### Records from a data collection
---+---
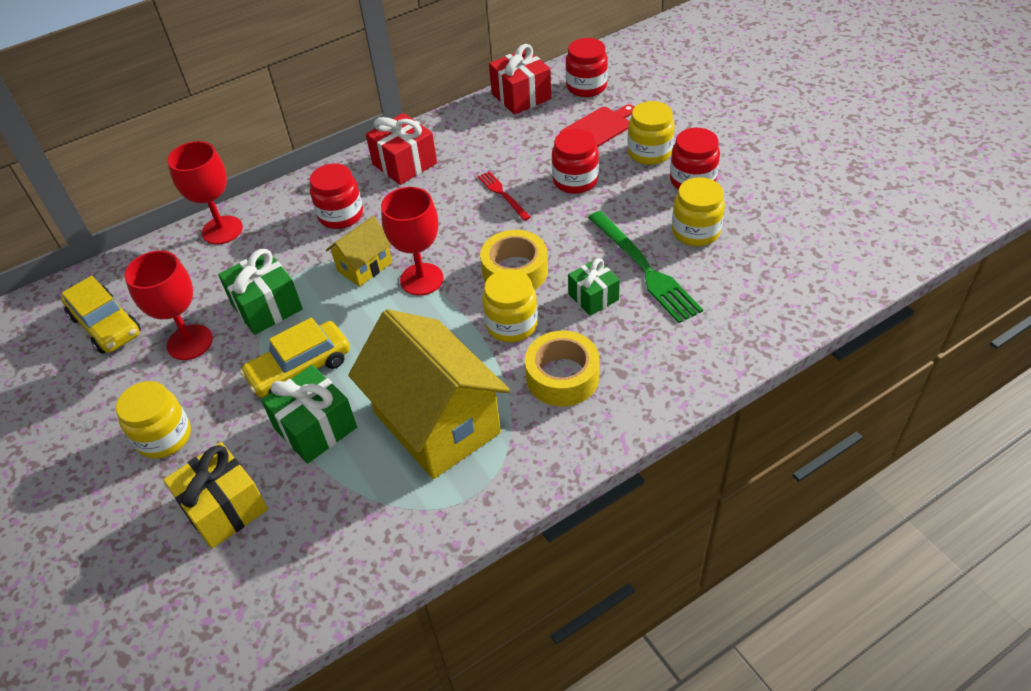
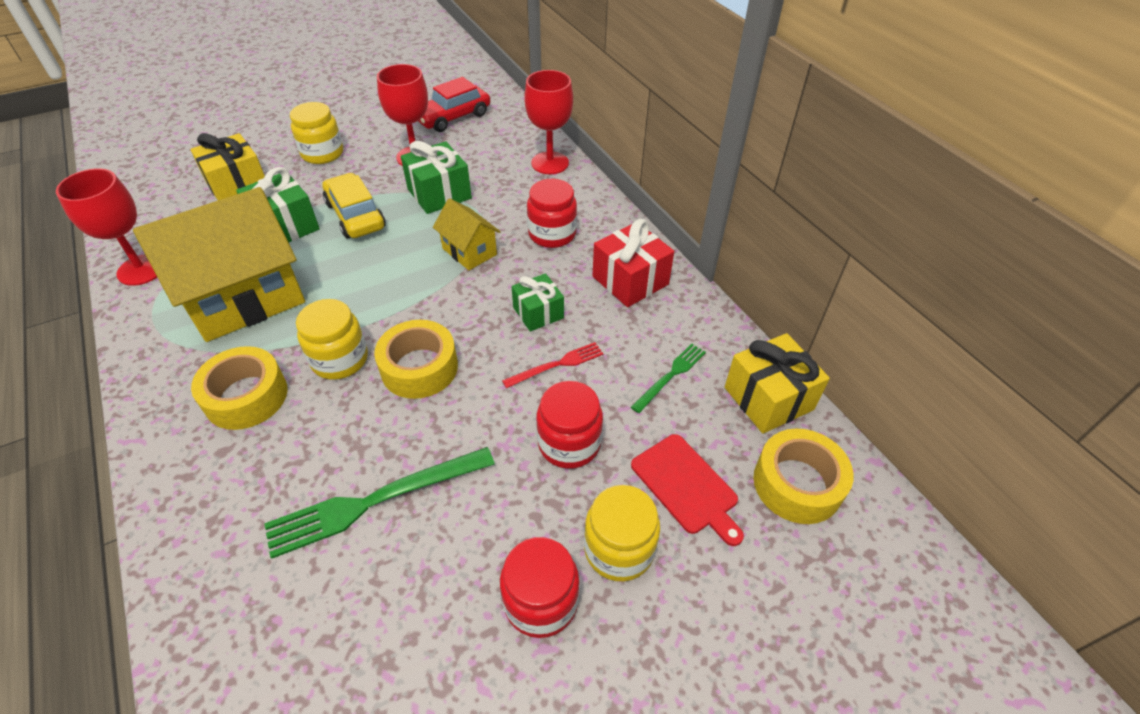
camera: 90 degrees right, 0 degrees up
yellow car [61,276,141,354] -> red car [418,77,490,132]
red goblet [381,187,443,296] -> red goblet moved to [56,168,157,286]
red gift [489,44,551,115] -> yellow gift [725,333,830,434]
red jar [566,38,608,97] -> yellow tape [753,429,854,524]
green gift [568,258,620,316] -> green gift moved to [511,273,564,332]
yellow jar [672,177,725,246] -> none
none -> green fork [631,344,706,413]

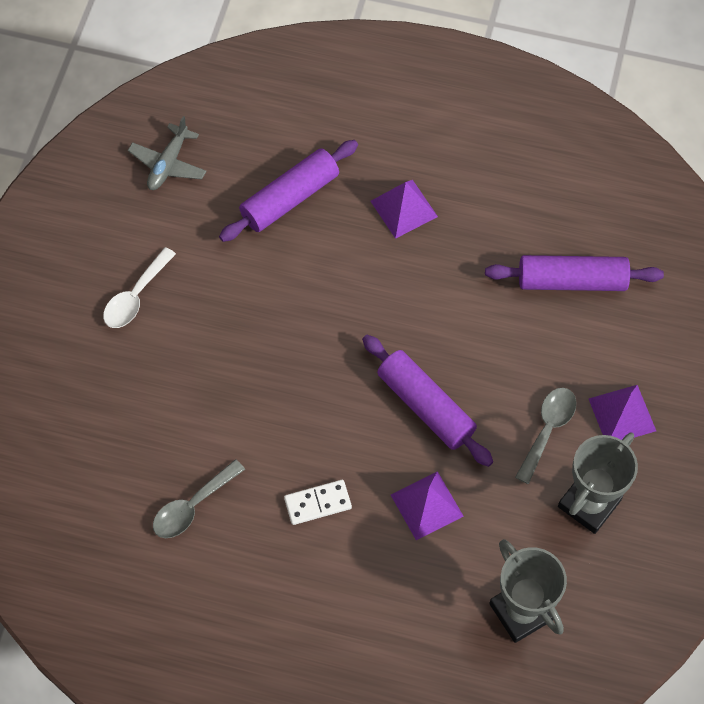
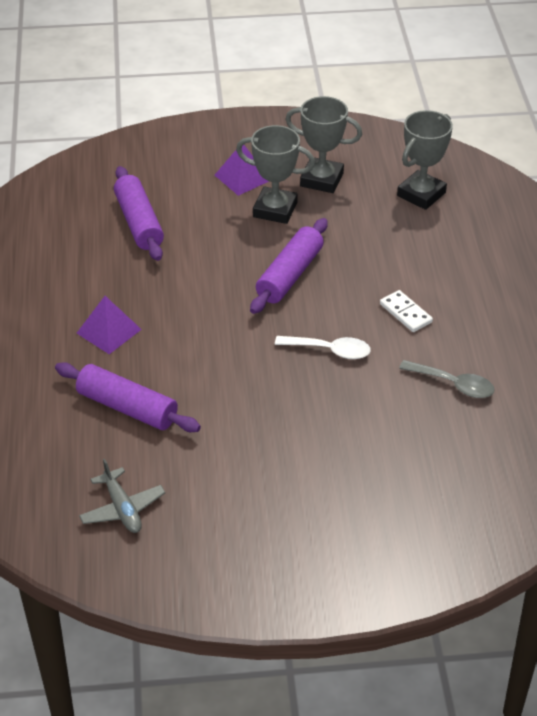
camera: 110 degrees left, 20 degrees down
white spoon [103,247,176,328] -> white spoon moved to [275,336,371,359]
grey plane [128,116,206,190] -> grey plane turned 60 degrees clockwise [79,459,165,533]
purple pyramid [391,471,464,540] -> none
grey spoon [515,388,576,484] -> grey trophy [236,125,315,224]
---+---
### Task directions
In the answer, the lines from the one containing "none -> green fork [631,344,706,413]" to the end of the records above must be written out exactly, both ends included; the pictures must not appear.

### Answer to this problem
none -> green fork [631,344,706,413]

camera: 110 degrees left, 20 degrees down
white spoon [103,247,176,328] -> white spoon moved to [275,336,371,359]
grey plane [128,116,206,190] -> grey plane turned 60 degrees clockwise [79,459,165,533]
purple pyramid [391,471,464,540] -> none
grey spoon [515,388,576,484] -> grey trophy [236,125,315,224]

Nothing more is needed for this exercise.